Exercise description | Set down exactly the lines below between the line holding "The Hut (blau)" and the line holding "The Sechskantmutter (grün)", inclusive; no other line belongs in the answer.

Data for this task |
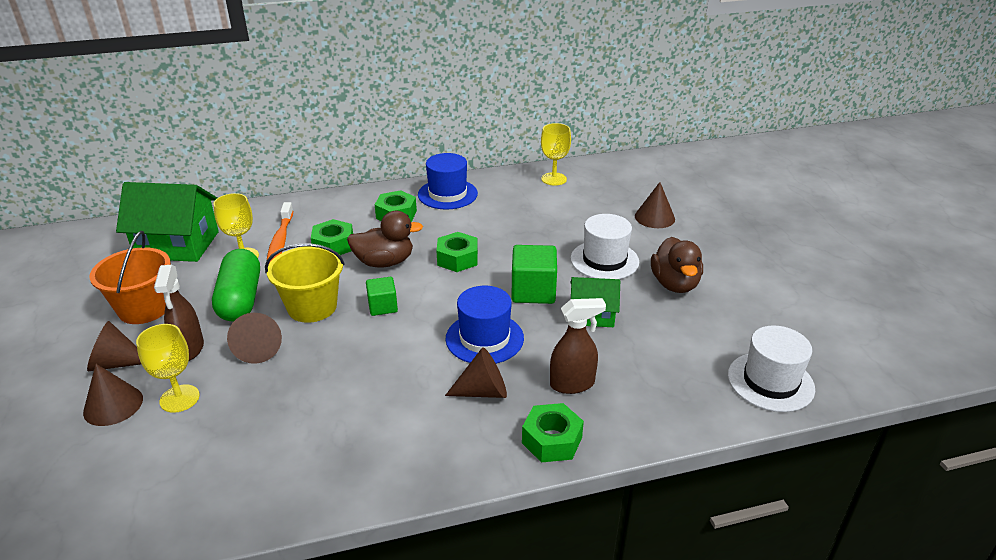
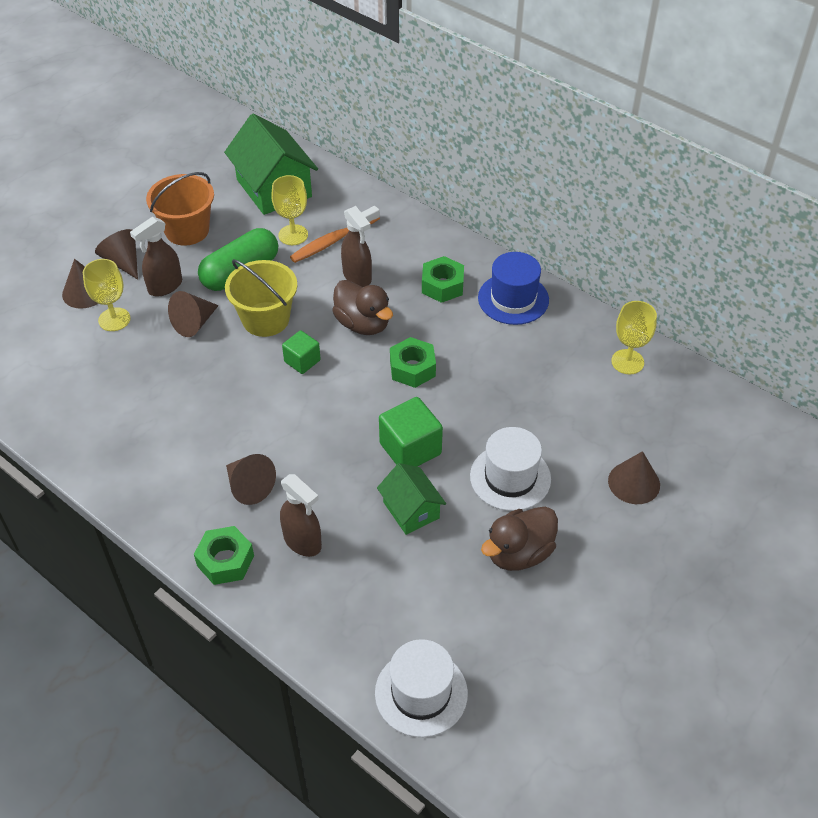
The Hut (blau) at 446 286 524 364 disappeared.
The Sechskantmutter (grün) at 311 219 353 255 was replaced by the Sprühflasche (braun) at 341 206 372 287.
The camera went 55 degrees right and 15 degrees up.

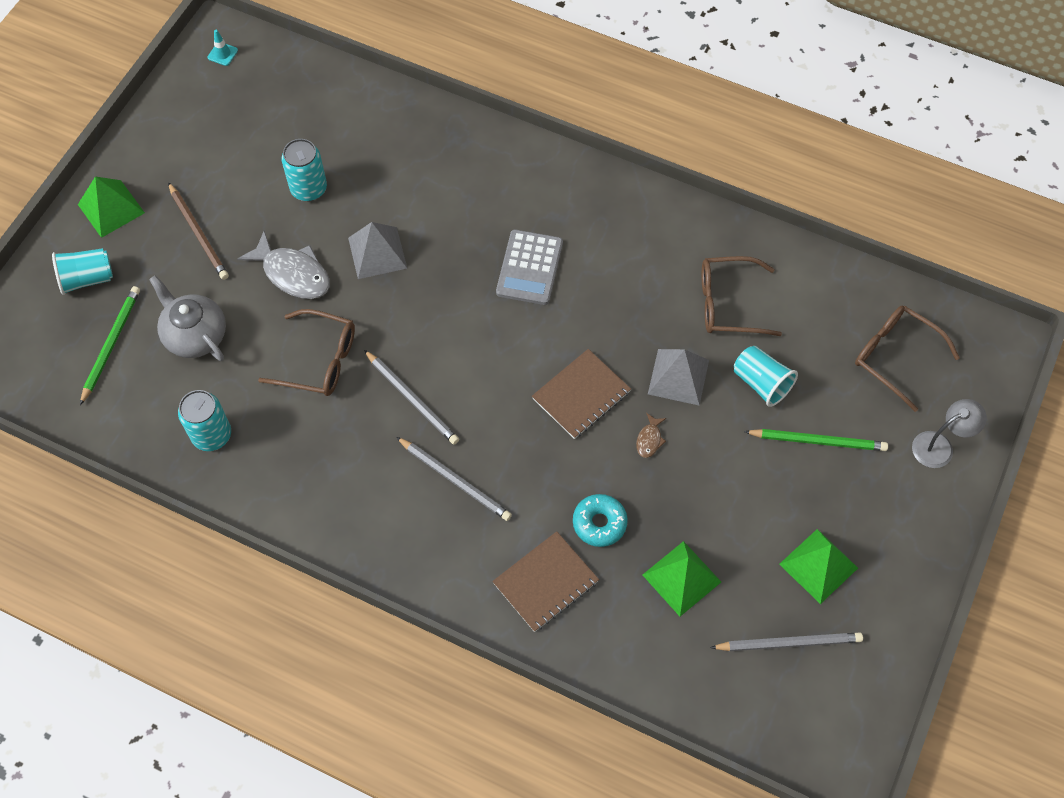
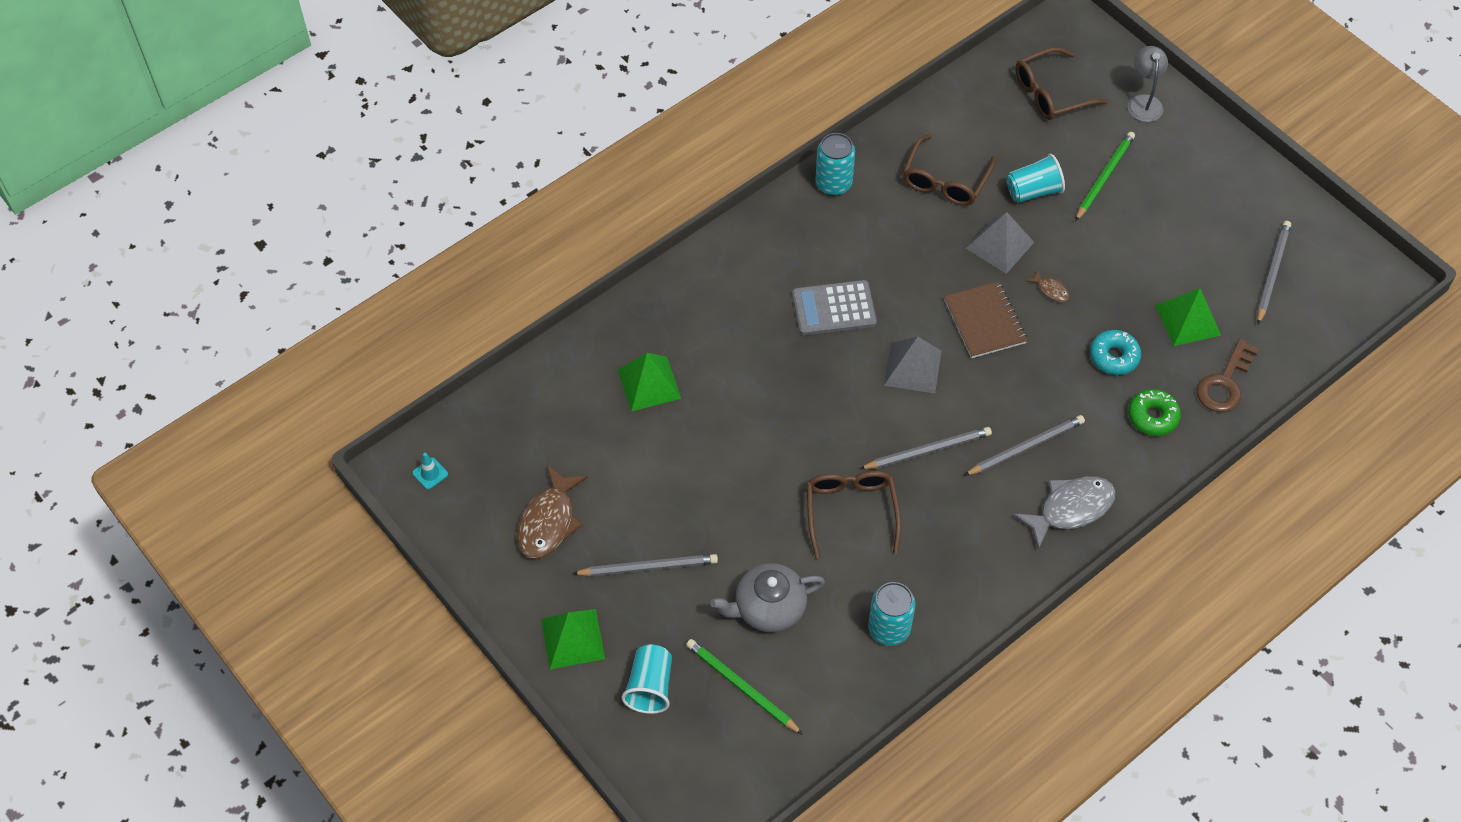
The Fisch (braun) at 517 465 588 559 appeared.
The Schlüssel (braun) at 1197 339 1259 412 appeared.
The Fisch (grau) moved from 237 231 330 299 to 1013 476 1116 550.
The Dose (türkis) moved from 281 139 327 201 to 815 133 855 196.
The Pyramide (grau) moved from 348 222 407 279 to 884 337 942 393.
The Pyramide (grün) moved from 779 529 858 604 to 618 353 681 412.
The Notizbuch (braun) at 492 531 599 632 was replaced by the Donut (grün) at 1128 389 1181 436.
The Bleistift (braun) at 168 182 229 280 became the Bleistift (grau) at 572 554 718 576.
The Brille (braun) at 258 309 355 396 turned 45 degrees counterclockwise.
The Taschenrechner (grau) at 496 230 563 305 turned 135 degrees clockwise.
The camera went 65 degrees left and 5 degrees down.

==

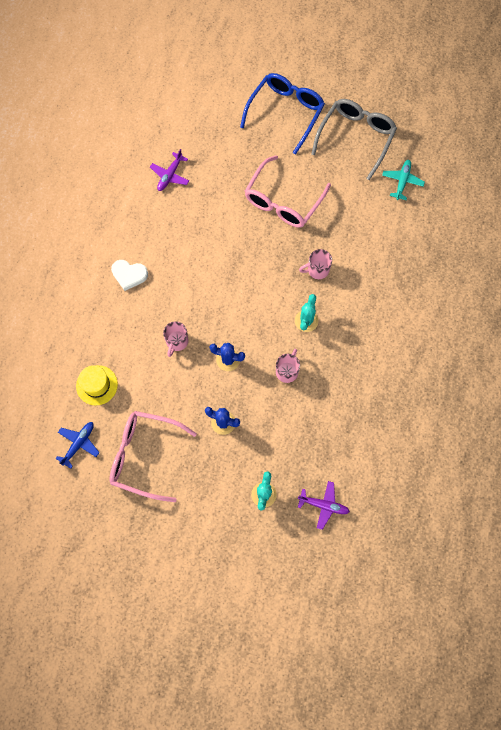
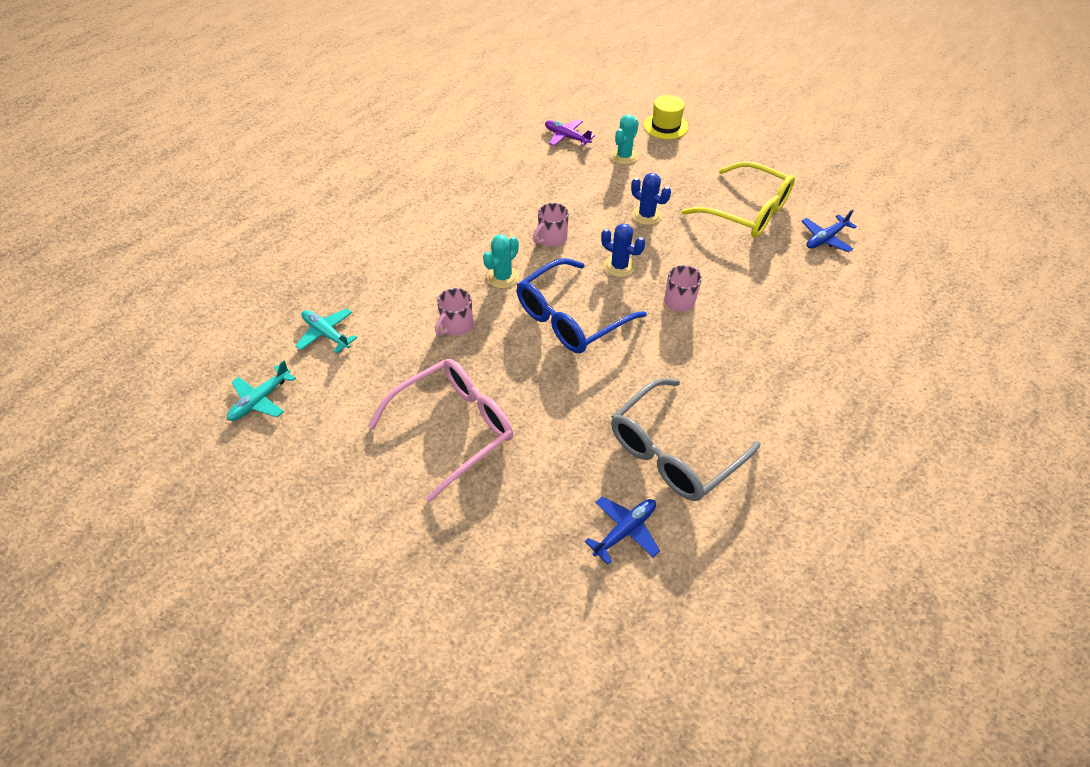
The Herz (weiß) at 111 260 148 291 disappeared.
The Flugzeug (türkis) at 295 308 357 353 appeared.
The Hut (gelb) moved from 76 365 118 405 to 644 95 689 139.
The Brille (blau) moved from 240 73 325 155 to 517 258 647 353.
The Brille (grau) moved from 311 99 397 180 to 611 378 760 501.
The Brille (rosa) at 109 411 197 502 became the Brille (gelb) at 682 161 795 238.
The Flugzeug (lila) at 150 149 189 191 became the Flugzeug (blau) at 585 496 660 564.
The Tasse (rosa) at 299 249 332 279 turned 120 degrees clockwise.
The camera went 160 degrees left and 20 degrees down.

Task solution |
The Hut (blau) at 446 286 524 364 disappeared.
The Sechskantmutter (grün) at 311 219 353 255 was replaced by the Sprühflasche (braun) at 341 206 372 287.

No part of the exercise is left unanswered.